What is needed
Exclude any images and output the remaining records exactly.

------------------------------------------------------------

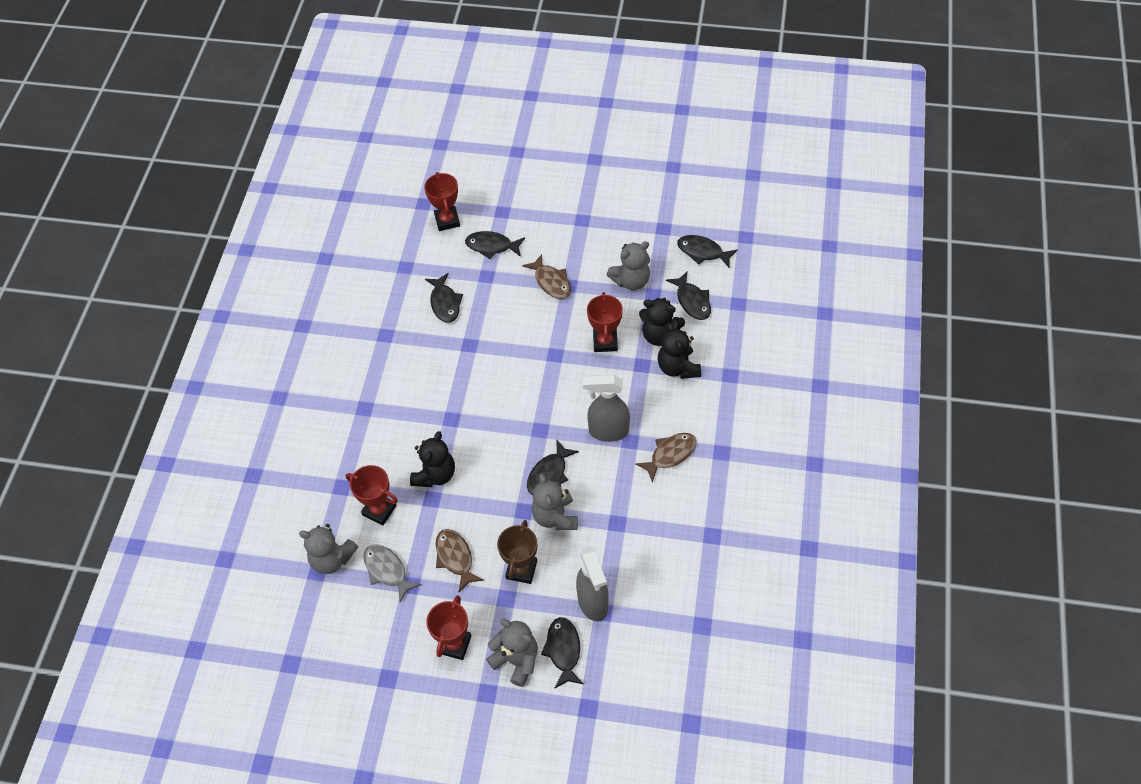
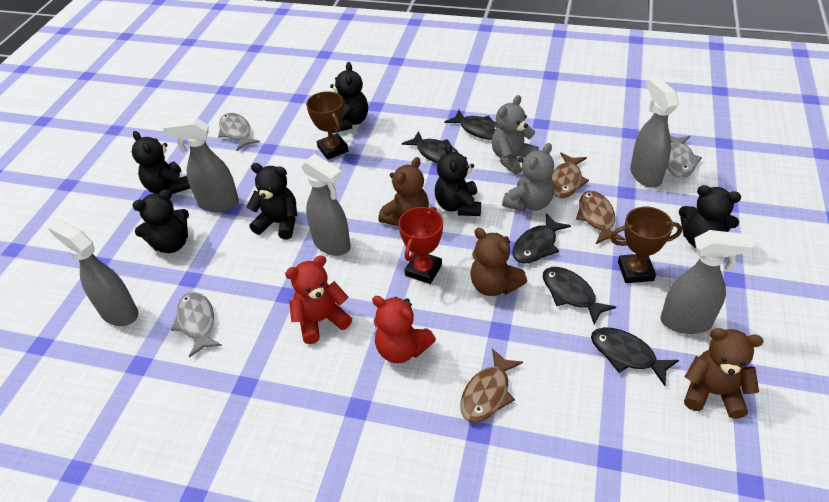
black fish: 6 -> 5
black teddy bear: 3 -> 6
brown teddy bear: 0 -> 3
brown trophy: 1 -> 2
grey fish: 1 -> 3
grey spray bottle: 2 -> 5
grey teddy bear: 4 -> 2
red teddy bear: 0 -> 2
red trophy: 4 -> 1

------------------------------------------------------------

Task response
black fish: 6 -> 5
black teddy bear: 3 -> 6
brown teddy bear: 0 -> 3
brown trophy: 1 -> 2
grey fish: 1 -> 3
grey spray bottle: 2 -> 5
grey teddy bear: 4 -> 2
red teddy bear: 0 -> 2
red trophy: 4 -> 1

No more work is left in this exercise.